▽

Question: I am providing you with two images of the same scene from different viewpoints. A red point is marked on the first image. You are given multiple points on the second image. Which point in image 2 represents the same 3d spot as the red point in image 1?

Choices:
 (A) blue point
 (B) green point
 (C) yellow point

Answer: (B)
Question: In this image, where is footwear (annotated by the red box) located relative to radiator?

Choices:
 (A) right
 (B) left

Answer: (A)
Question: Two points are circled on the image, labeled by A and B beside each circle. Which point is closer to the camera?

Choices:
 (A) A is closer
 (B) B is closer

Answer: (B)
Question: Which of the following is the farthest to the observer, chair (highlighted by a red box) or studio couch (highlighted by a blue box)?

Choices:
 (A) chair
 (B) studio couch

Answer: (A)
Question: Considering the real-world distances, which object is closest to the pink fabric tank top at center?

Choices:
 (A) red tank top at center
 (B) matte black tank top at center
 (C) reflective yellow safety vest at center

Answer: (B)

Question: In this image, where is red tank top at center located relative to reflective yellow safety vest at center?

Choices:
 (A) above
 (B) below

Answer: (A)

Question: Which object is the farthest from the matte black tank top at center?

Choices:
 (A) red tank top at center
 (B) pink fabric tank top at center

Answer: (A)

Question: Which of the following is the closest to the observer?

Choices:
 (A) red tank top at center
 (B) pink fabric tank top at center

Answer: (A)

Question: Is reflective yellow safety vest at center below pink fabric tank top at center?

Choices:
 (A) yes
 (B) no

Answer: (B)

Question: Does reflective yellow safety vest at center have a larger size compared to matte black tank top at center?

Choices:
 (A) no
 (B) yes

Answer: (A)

△

Copy out all of the entries above verbatim, keeping every choice and answer line unchanged.

* Final answer:
Question: I am providing you with two images of the same scene from different viewpoints. A red point is marked on the first image. You are given multiple points on the second image. Which point in image 2 represents the same 3d spot as the red point in image 1?

Choices:
 (A) blue point
 (B) green point
 (C) yellow point

Answer: (B)
Question: In this image, where is footwear (annotated by the red box) located relative to radiator?

Choices:
 (A) right
 (B) left

Answer: (A)
Question: Two points are circled on the image, labeled by A and B beside each circle. Which point is closer to the camera?

Choices:
 (A) A is closer
 (B) B is closer

Answer: (B)
Question: Which of the following is the farthest to the observer, chair (highlighted by a red box) or studio couch (highlighted by a blue box)?

Choices:
 (A) chair
 (B) studio couch

Answer: (A)
Question: Considering the real-world distances, which object is closest to the pink fabric tank top at center?

Choices:
 (A) red tank top at center
 (B) matte black tank top at center
 (C) reflective yellow safety vest at center

Answer: (B)

Question: In this image, where is red tank top at center located relative to reflective yellow safety vest at center?

Choices:
 (A) above
 (B) below

Answer: (A)

Question: Which object is the farthest from the matte black tank top at center?

Choices:
 (A) red tank top at center
 (B) pink fabric tank top at center

Answer: (A)

Question: Which of the following is the closest to the observer?

Choices:
 (A) red tank top at center
 (B) pink fabric tank top at center

Answer: (A)

Question: Is reflective yellow safety vest at center below pink fabric tank top at center?

Choices:
 (A) yes
 (B) no

Answer: (B)

Question: Does reflective yellow safety vest at center have a larger size compared to matte black tank top at center?

Choices:
 (A) no
 (B) yes

Answer: (A)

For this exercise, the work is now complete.